**WORK REQUIRED:**
Where does the word "plate" occur in the material? Copy each line that has it.

**RECORD SET:**
==============================

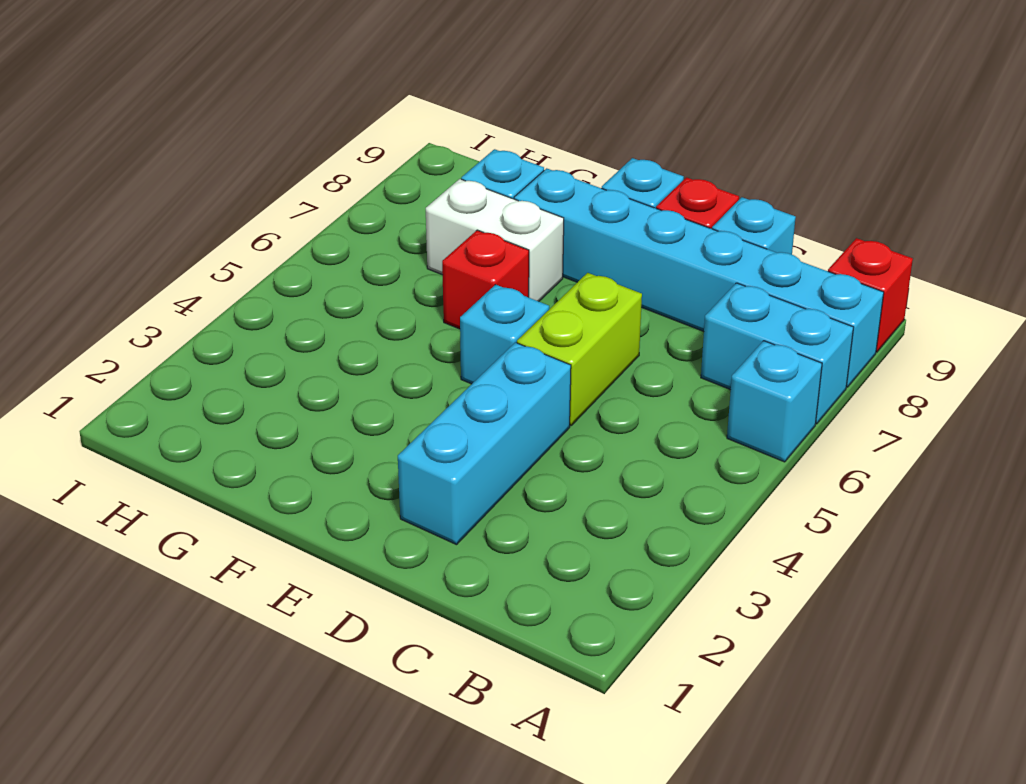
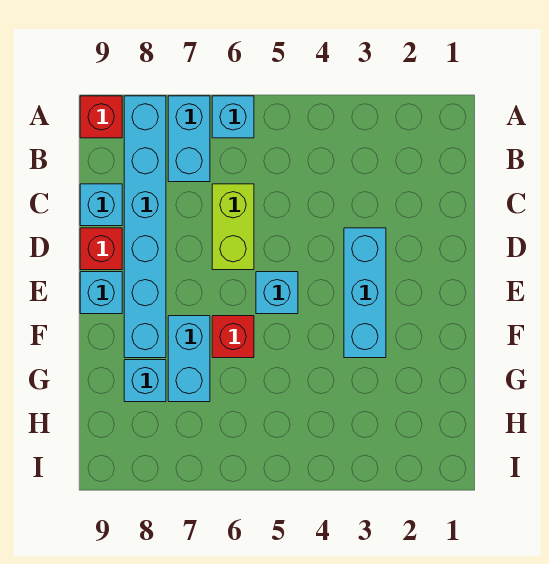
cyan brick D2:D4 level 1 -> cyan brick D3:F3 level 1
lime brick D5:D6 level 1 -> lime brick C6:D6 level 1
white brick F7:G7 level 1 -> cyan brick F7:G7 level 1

==============================

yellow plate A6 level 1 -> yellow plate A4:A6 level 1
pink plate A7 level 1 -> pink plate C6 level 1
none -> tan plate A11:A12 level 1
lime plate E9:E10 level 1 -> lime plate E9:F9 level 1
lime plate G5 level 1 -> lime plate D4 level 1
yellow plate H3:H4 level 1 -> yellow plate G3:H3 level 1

==============================

**OUTPUT OF THE EXERCISE:**
yellow plate A6 level 1 -> yellow plate A4:A6 level 1
pink plate A7 level 1 -> pink plate C6 level 1
none -> tan plate A11:A12 level 1
lime plate E9:E10 level 1 -> lime plate E9:F9 level 1
lime plate G5 level 1 -> lime plate D4 level 1
yellow plate H3:H4 level 1 -> yellow plate G3:H3 level 1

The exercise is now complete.